● **Exercise brief**: Within the records below, find the line with "gray rectangle: (129, 100)" and the line with "brown line: (21, 56) -> (22, 70), moved", then reproduce exactly those two lines and all lines between them, without any picture.

Frame-by-frame shape edits:
────────
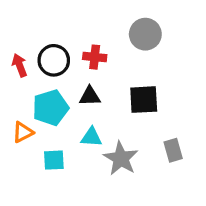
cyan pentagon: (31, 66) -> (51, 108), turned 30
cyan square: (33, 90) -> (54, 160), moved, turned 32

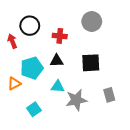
black circle: (54, 60) -> (30, 26), moved
gray star: (121, 158) -> (76, 100), turned 30
cyan square: (54, 160) -> (34, 109), moved, turned -32

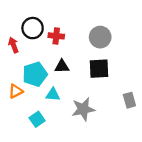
gray circle: (92, 22) -> (100, 37), moved
red cross: (60, 36) -> (56, 36), moved
cyan triangle: (58, 87) -> (53, 95), moved
gray rectangle: (109, 95) -> (129, 100), moved

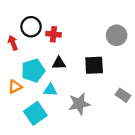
gray circle: (100, 37) -> (117, 35), moved
gray rectangle: (129, 100) -> (123, 95), turned -40
cyan square: (37, 119) -> (35, 113), size x1.5

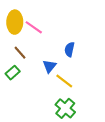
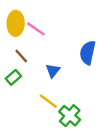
blue semicircle: (69, 49) -> (88, 53), moved, size x1.5
yellow line: (64, 81) -> (48, 101), moved

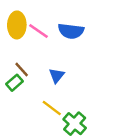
blue semicircle: (88, 53) -> (71, 31), moved, turned -95
brown line: (21, 56) -> (22, 70), moved

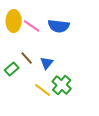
brown line: (22, 70) -> (27, 58), moved
green cross: (75, 124) -> (62, 85), moved

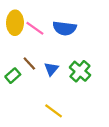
green cross: (62, 85) -> (80, 71), moved
yellow line: (43, 90) -> (54, 111), moved

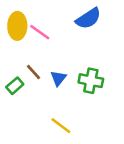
blue semicircle: (65, 28) -> (88, 18), moved, turned -40
green cross: (80, 71) -> (91, 81), turned -30

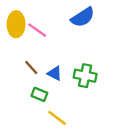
blue triangle: (58, 78) -> (55, 73), turned -42
green rectangle: (15, 86) -> (39, 94), moved, turned 63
────────
● **Response box**:
gray rectangle: (129, 100) -> (123, 95), turned -40
cyan square: (37, 119) -> (35, 113), size x1.5

blue semicircle: (69, 49) -> (88, 53), moved, size x1.5
yellow line: (64, 81) -> (48, 101), moved

blue semicircle: (88, 53) -> (71, 31), moved, turned -95
brown line: (21, 56) -> (22, 70), moved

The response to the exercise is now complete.